→ Assigned task
Starting at the line with "C203: 680nF (FILT, SIG) -> none", retype every remaining line of the records exactly. Do not include pictures.

────────────────────────────────────────

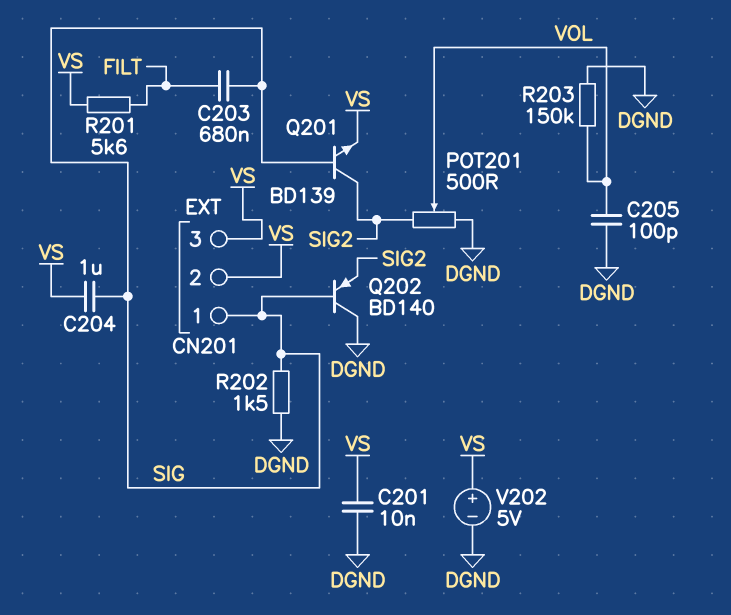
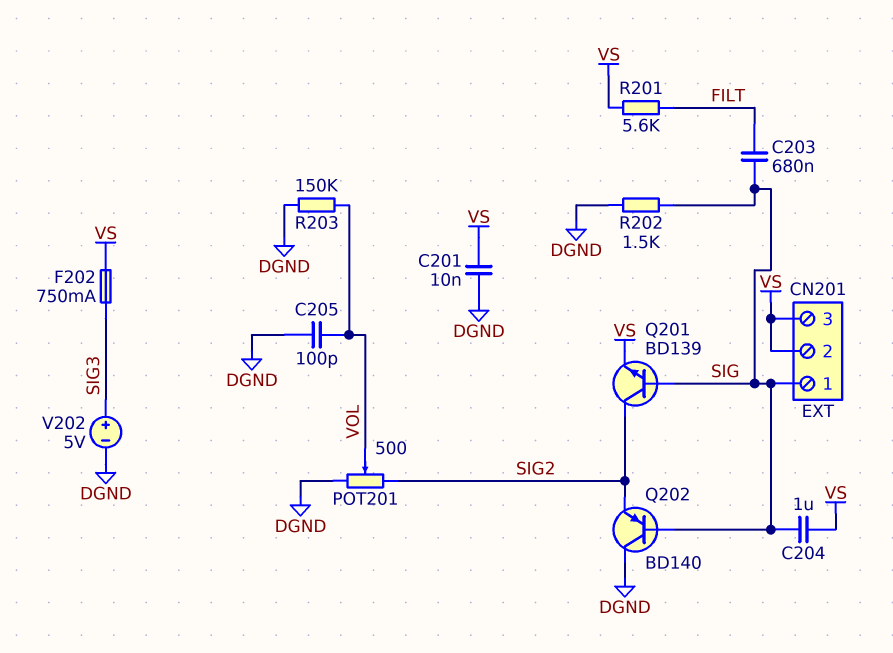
F202: none -> 750mA (SIG3, VS)
V202: 5V (plus VS, minus DGND) -> 5V (plus SIG3, minus DGND)

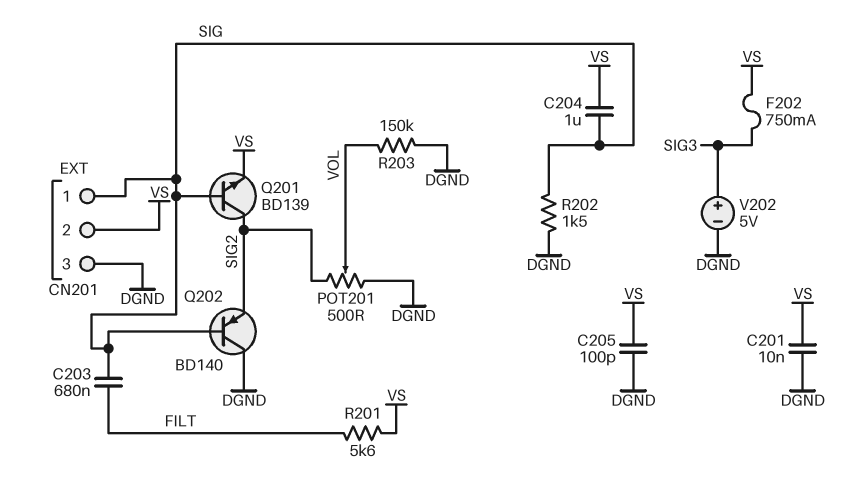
C205: 100pF (DGND, VOL) -> 100pF (DGND, VS)
CN201 pin 3: VS -> DGND

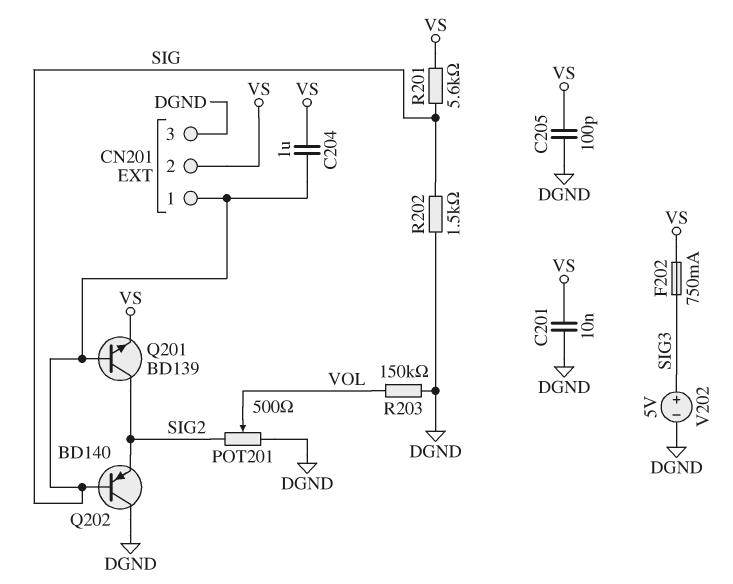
C203: 680nF (FILT, SIG) -> none
R201: 5.6k (FILT, VS) -> 5.6k (SIG, VS)

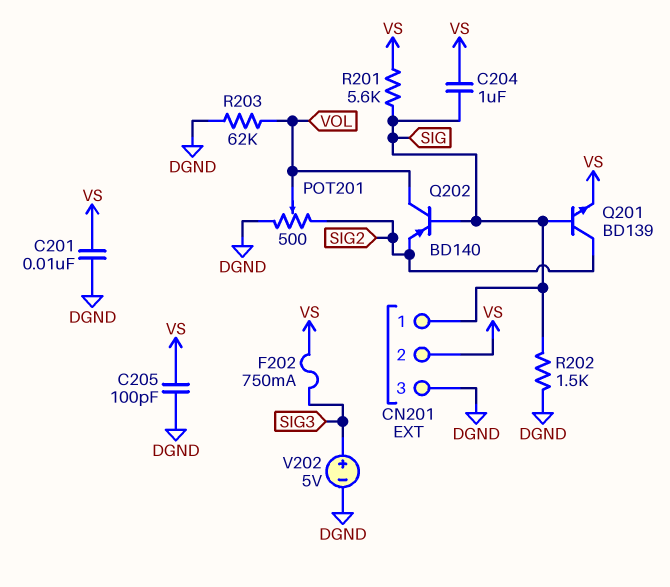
Q202: PNP BD140 (B SIG, C DGND, E SIG2) -> PNP BD140 (B SIG, C VOL, E SIG2)
R203: 150k (DGND, VOL) -> 62k (DGND, VOL)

────────────────────────────────────────

→ Task result
C203: 680nF (FILT, SIG) -> none
R201: 5.6k (FILT, VS) -> 5.6k (SIG, VS)

Q202: PNP BD140 (B SIG, C DGND, E SIG2) -> PNP BD140 (B SIG, C VOL, E SIG2)
R203: 150k (DGND, VOL) -> 62k (DGND, VOL)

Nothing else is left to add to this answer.